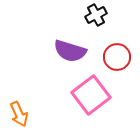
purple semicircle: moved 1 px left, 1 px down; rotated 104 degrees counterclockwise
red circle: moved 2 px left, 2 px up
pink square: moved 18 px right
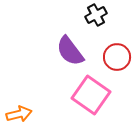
purple semicircle: rotated 36 degrees clockwise
pink square: rotated 18 degrees counterclockwise
orange arrow: rotated 80 degrees counterclockwise
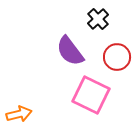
black cross: moved 2 px right, 4 px down; rotated 15 degrees counterclockwise
pink square: rotated 9 degrees counterclockwise
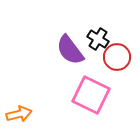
black cross: moved 20 px down; rotated 15 degrees counterclockwise
purple semicircle: moved 1 px up
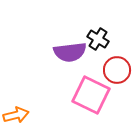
purple semicircle: moved 2 px down; rotated 60 degrees counterclockwise
red circle: moved 13 px down
orange arrow: moved 3 px left, 1 px down
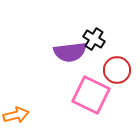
black cross: moved 4 px left
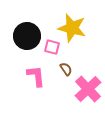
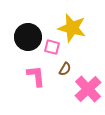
black circle: moved 1 px right, 1 px down
brown semicircle: moved 1 px left; rotated 64 degrees clockwise
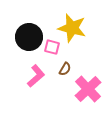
black circle: moved 1 px right
pink L-shape: rotated 55 degrees clockwise
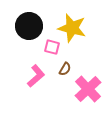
black circle: moved 11 px up
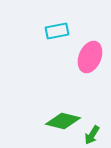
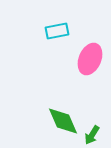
pink ellipse: moved 2 px down
green diamond: rotated 52 degrees clockwise
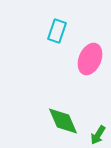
cyan rectangle: rotated 60 degrees counterclockwise
green arrow: moved 6 px right
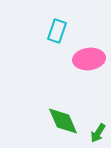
pink ellipse: moved 1 px left; rotated 60 degrees clockwise
green arrow: moved 2 px up
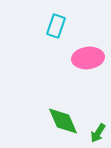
cyan rectangle: moved 1 px left, 5 px up
pink ellipse: moved 1 px left, 1 px up
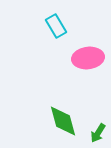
cyan rectangle: rotated 50 degrees counterclockwise
green diamond: rotated 8 degrees clockwise
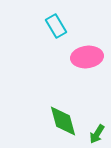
pink ellipse: moved 1 px left, 1 px up
green arrow: moved 1 px left, 1 px down
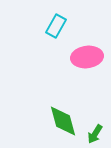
cyan rectangle: rotated 60 degrees clockwise
green arrow: moved 2 px left
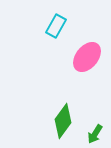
pink ellipse: rotated 44 degrees counterclockwise
green diamond: rotated 52 degrees clockwise
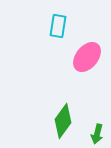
cyan rectangle: moved 2 px right; rotated 20 degrees counterclockwise
green arrow: moved 2 px right; rotated 18 degrees counterclockwise
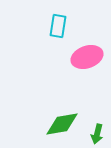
pink ellipse: rotated 32 degrees clockwise
green diamond: moved 1 px left, 3 px down; rotated 44 degrees clockwise
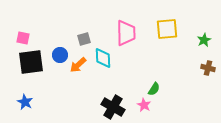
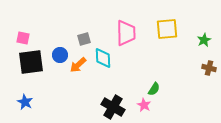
brown cross: moved 1 px right
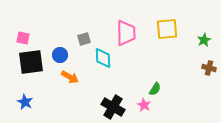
orange arrow: moved 8 px left, 12 px down; rotated 108 degrees counterclockwise
green semicircle: moved 1 px right
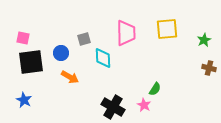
blue circle: moved 1 px right, 2 px up
blue star: moved 1 px left, 2 px up
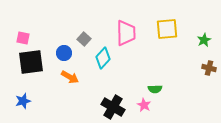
gray square: rotated 32 degrees counterclockwise
blue circle: moved 3 px right
cyan diamond: rotated 45 degrees clockwise
green semicircle: rotated 56 degrees clockwise
blue star: moved 1 px left, 1 px down; rotated 28 degrees clockwise
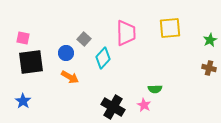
yellow square: moved 3 px right, 1 px up
green star: moved 6 px right
blue circle: moved 2 px right
blue star: rotated 21 degrees counterclockwise
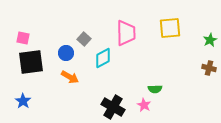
cyan diamond: rotated 20 degrees clockwise
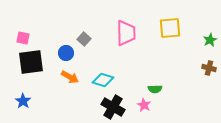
cyan diamond: moved 22 px down; rotated 45 degrees clockwise
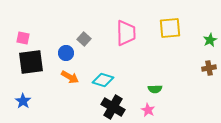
brown cross: rotated 24 degrees counterclockwise
pink star: moved 4 px right, 5 px down
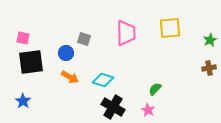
gray square: rotated 24 degrees counterclockwise
green semicircle: rotated 136 degrees clockwise
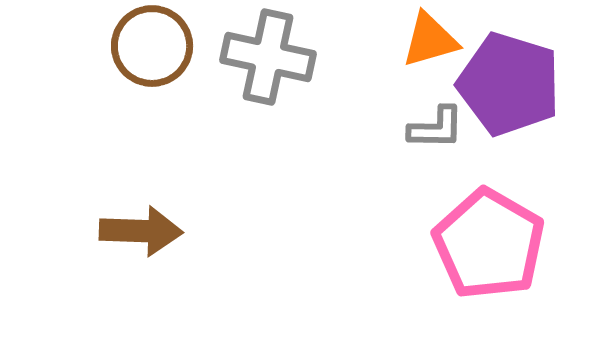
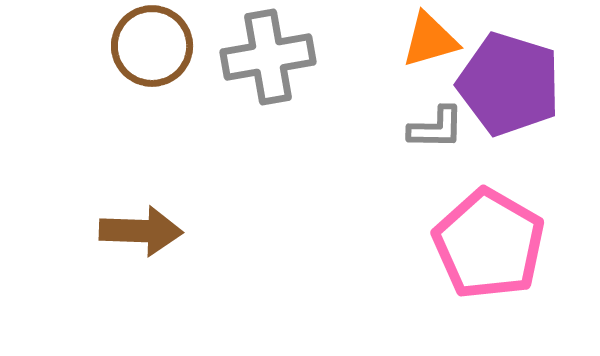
gray cross: rotated 22 degrees counterclockwise
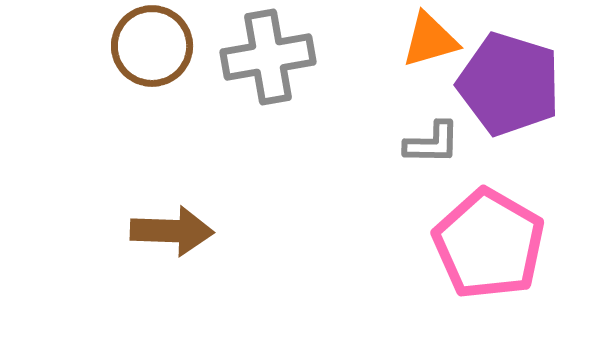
gray L-shape: moved 4 px left, 15 px down
brown arrow: moved 31 px right
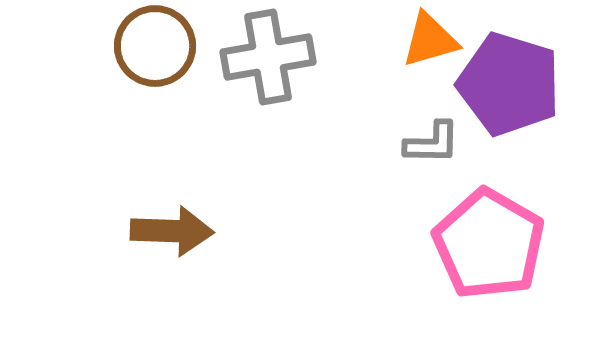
brown circle: moved 3 px right
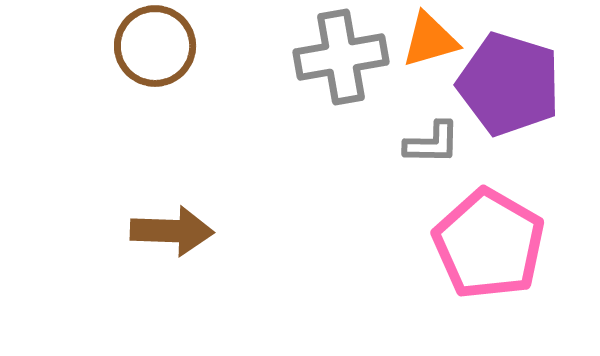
gray cross: moved 73 px right
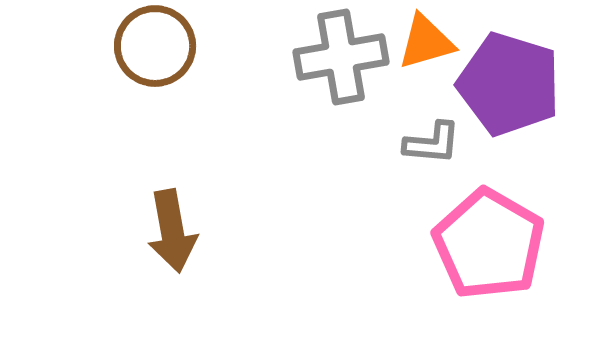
orange triangle: moved 4 px left, 2 px down
gray L-shape: rotated 4 degrees clockwise
brown arrow: rotated 78 degrees clockwise
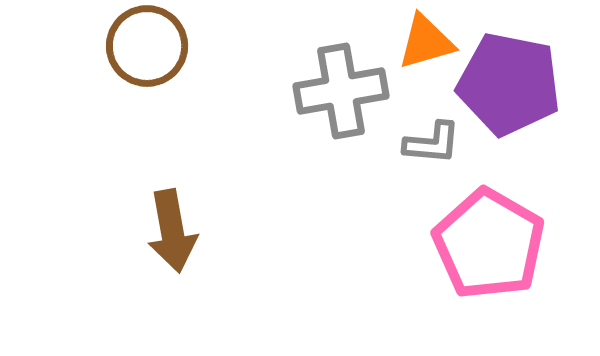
brown circle: moved 8 px left
gray cross: moved 34 px down
purple pentagon: rotated 6 degrees counterclockwise
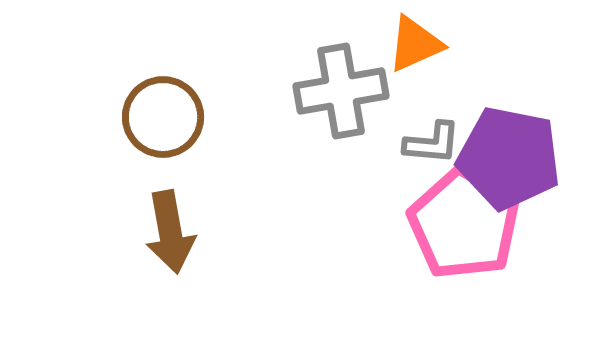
orange triangle: moved 11 px left, 2 px down; rotated 8 degrees counterclockwise
brown circle: moved 16 px right, 71 px down
purple pentagon: moved 74 px down
brown arrow: moved 2 px left, 1 px down
pink pentagon: moved 25 px left, 20 px up
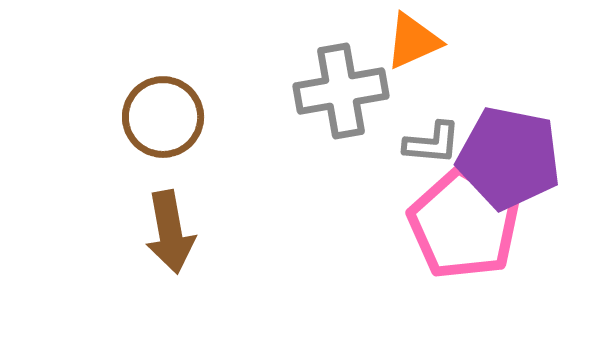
orange triangle: moved 2 px left, 3 px up
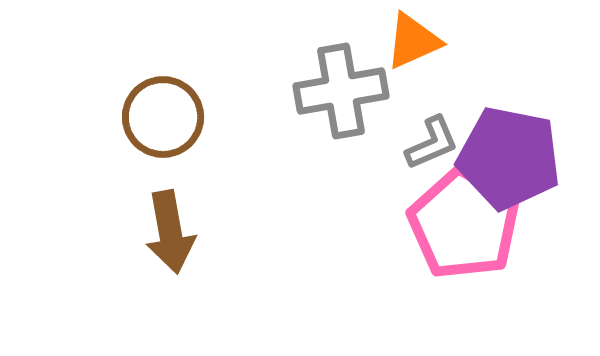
gray L-shape: rotated 28 degrees counterclockwise
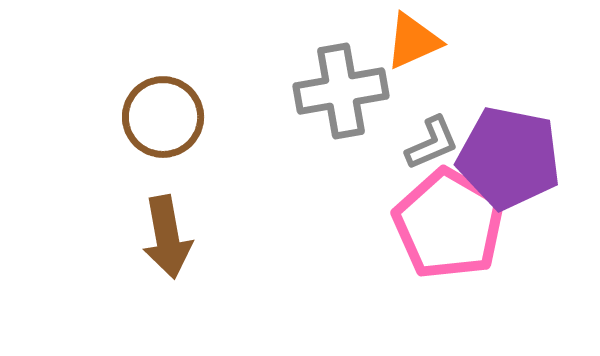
pink pentagon: moved 15 px left
brown arrow: moved 3 px left, 5 px down
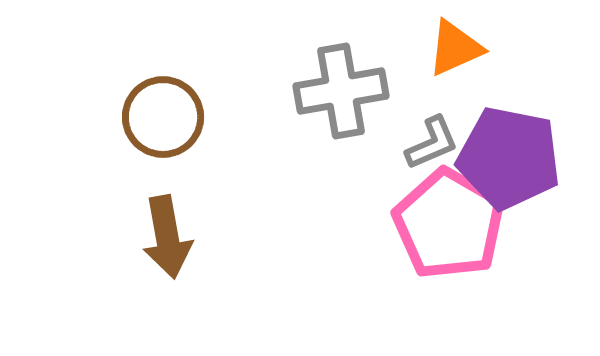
orange triangle: moved 42 px right, 7 px down
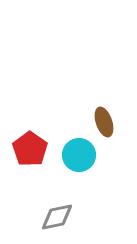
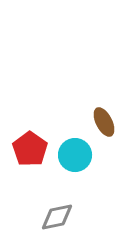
brown ellipse: rotated 8 degrees counterclockwise
cyan circle: moved 4 px left
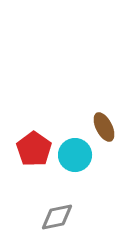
brown ellipse: moved 5 px down
red pentagon: moved 4 px right
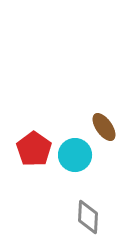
brown ellipse: rotated 8 degrees counterclockwise
gray diamond: moved 31 px right; rotated 76 degrees counterclockwise
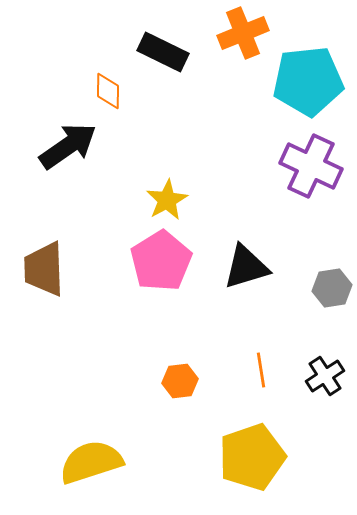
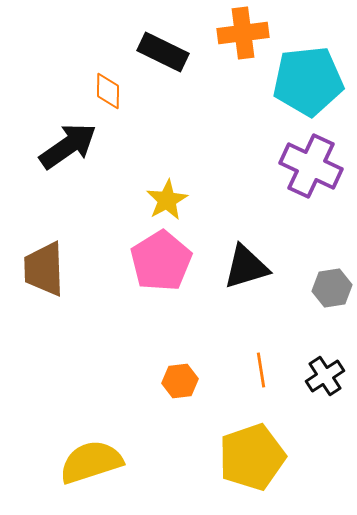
orange cross: rotated 15 degrees clockwise
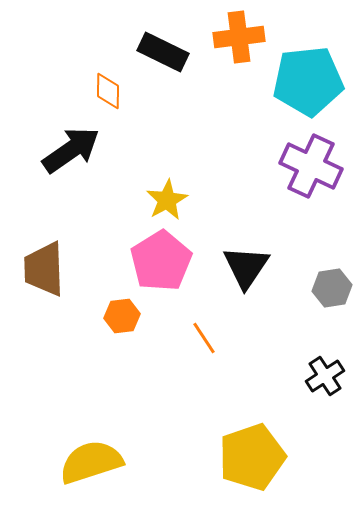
orange cross: moved 4 px left, 4 px down
black arrow: moved 3 px right, 4 px down
black triangle: rotated 39 degrees counterclockwise
orange line: moved 57 px left, 32 px up; rotated 24 degrees counterclockwise
orange hexagon: moved 58 px left, 65 px up
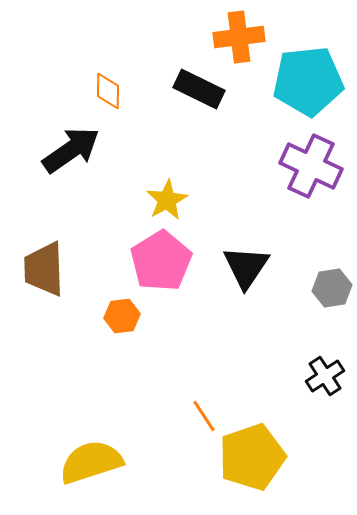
black rectangle: moved 36 px right, 37 px down
orange line: moved 78 px down
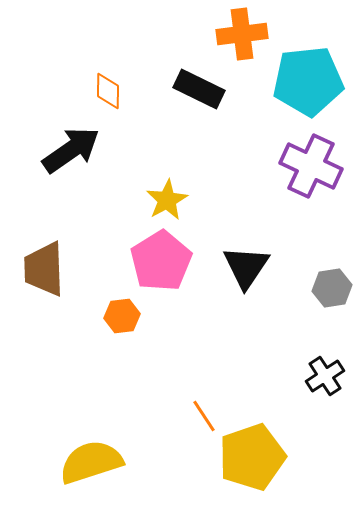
orange cross: moved 3 px right, 3 px up
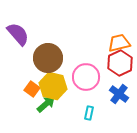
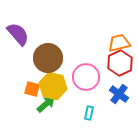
orange square: rotated 21 degrees counterclockwise
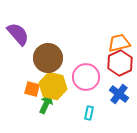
green arrow: rotated 24 degrees counterclockwise
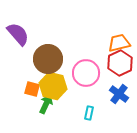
brown circle: moved 1 px down
pink circle: moved 4 px up
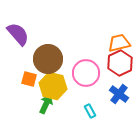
orange square: moved 3 px left, 10 px up
cyan rectangle: moved 1 px right, 2 px up; rotated 40 degrees counterclockwise
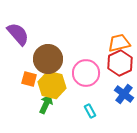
yellow hexagon: moved 1 px left, 1 px up
blue cross: moved 5 px right
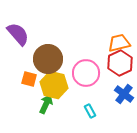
yellow hexagon: moved 2 px right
* * * * * * *
GIVEN INSTRUCTION: Copy the records above exactly as they appear, every line, but leave the pictures out of your answer.

ANSWER IN FULL:
purple semicircle: moved 1 px left, 1 px down; rotated 104 degrees counterclockwise
red circle: moved 2 px left, 2 px up
pink square: moved 18 px right
purple semicircle: rotated 36 degrees clockwise
pink square: rotated 18 degrees counterclockwise
orange arrow: rotated 80 degrees counterclockwise
black cross: moved 2 px right, 4 px down; rotated 15 degrees counterclockwise
pink square: rotated 9 degrees counterclockwise
black cross: moved 20 px down; rotated 15 degrees counterclockwise
purple semicircle: moved 1 px up
purple semicircle: moved 2 px down; rotated 60 degrees counterclockwise
red circle: moved 13 px down
orange arrow: moved 3 px left, 1 px down
black cross: moved 4 px left
black circle: moved 1 px right, 1 px down
brown semicircle: moved 1 px left; rotated 64 degrees clockwise
black circle: moved 1 px right
pink L-shape: rotated 55 degrees clockwise
black circle: moved 11 px up
pink ellipse: moved 2 px down
green diamond: rotated 52 degrees clockwise
cyan rectangle: rotated 60 degrees counterclockwise
green arrow: moved 6 px right
pink ellipse: moved 1 px left; rotated 60 degrees clockwise
green arrow: moved 2 px up
cyan rectangle: moved 1 px left, 5 px up
pink ellipse: moved 1 px left, 1 px up
cyan rectangle: rotated 50 degrees counterclockwise
green diamond: rotated 8 degrees clockwise
pink ellipse: moved 1 px left, 1 px up
green arrow: moved 1 px left, 1 px down
cyan rectangle: rotated 60 degrees clockwise
green arrow: moved 2 px left
pink ellipse: rotated 44 degrees counterclockwise
green diamond: rotated 52 degrees clockwise
cyan rectangle: moved 2 px right; rotated 20 degrees counterclockwise
green arrow: moved 2 px right; rotated 18 degrees counterclockwise
pink ellipse: rotated 32 degrees clockwise
green diamond: moved 1 px left, 3 px down; rotated 44 degrees clockwise
brown cross: moved 1 px right
orange arrow: moved 8 px left, 12 px down; rotated 108 degrees counterclockwise
green semicircle: moved 1 px right
blue circle: moved 1 px right, 2 px up
blue star: moved 1 px left, 2 px up
gray square: rotated 32 degrees counterclockwise
blue circle: moved 3 px right
cyan diamond: rotated 45 degrees clockwise
green semicircle: rotated 56 degrees clockwise
blue star: moved 1 px left, 1 px down; rotated 28 degrees clockwise
yellow square: moved 3 px right, 1 px up
green star: moved 6 px right
blue circle: moved 2 px right
blue star: rotated 21 degrees counterclockwise
cyan diamond: rotated 20 degrees clockwise
cyan diamond: moved 22 px down; rotated 45 degrees clockwise
brown cross: rotated 24 degrees counterclockwise
pink star: moved 4 px right, 5 px down
gray square: rotated 24 degrees counterclockwise
green semicircle: rotated 136 degrees clockwise
gray cross: rotated 22 degrees counterclockwise
gray L-shape: moved 4 px left, 15 px down
brown arrow: moved 31 px right
brown circle: moved 3 px right
gray cross: moved 73 px right
orange triangle: moved 4 px left, 2 px down
gray L-shape: rotated 4 degrees clockwise
brown arrow: rotated 78 degrees clockwise
brown circle: moved 8 px left
gray cross: moved 34 px down
purple pentagon: rotated 6 degrees counterclockwise
orange triangle: moved 11 px left, 2 px down; rotated 8 degrees counterclockwise
brown circle: moved 16 px right, 71 px down
purple pentagon: moved 74 px down
brown arrow: moved 2 px left, 1 px down
pink pentagon: moved 25 px left, 20 px up
orange triangle: moved 2 px left, 3 px up
gray L-shape: rotated 28 degrees counterclockwise
pink pentagon: moved 15 px left
brown arrow: moved 3 px left, 5 px down
orange triangle: moved 42 px right, 7 px down
brown ellipse: rotated 8 degrees counterclockwise
cyan circle: moved 4 px left
brown ellipse: moved 5 px down
red pentagon: moved 4 px right
brown ellipse: rotated 8 degrees counterclockwise
gray diamond: moved 31 px right; rotated 76 degrees counterclockwise
orange cross: rotated 15 degrees clockwise
orange cross: moved 4 px left, 4 px down
black arrow: moved 3 px right, 4 px down
black triangle: rotated 39 degrees counterclockwise
orange line: moved 57 px left, 32 px up; rotated 24 degrees counterclockwise
orange hexagon: moved 58 px left, 65 px up
black rectangle: moved 36 px right, 37 px down
orange line: moved 78 px down
orange cross: moved 3 px right, 3 px up
orange square: rotated 21 degrees counterclockwise
green arrow: rotated 24 degrees counterclockwise
brown circle: moved 1 px down
pink circle: moved 4 px up
orange square: moved 3 px left, 10 px up
cyan rectangle: moved 1 px right, 2 px up; rotated 40 degrees counterclockwise
yellow hexagon: moved 1 px left, 1 px up
blue cross: moved 5 px right
yellow hexagon: moved 2 px right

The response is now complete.